» **AVAILABLE DATA**:
——————————

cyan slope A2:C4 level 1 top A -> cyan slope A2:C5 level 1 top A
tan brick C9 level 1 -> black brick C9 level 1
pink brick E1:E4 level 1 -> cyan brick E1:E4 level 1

——————————

» **WHAT YOU WILL DO**: The full listing is to be copied verbatim.

» **RESULT OF THIS TASK**:
cyan slope A2:C4 level 1 top A -> cyan slope A2:C5 level 1 top A
tan brick C9 level 1 -> black brick C9 level 1
pink brick E1:E4 level 1 -> cyan brick E1:E4 level 1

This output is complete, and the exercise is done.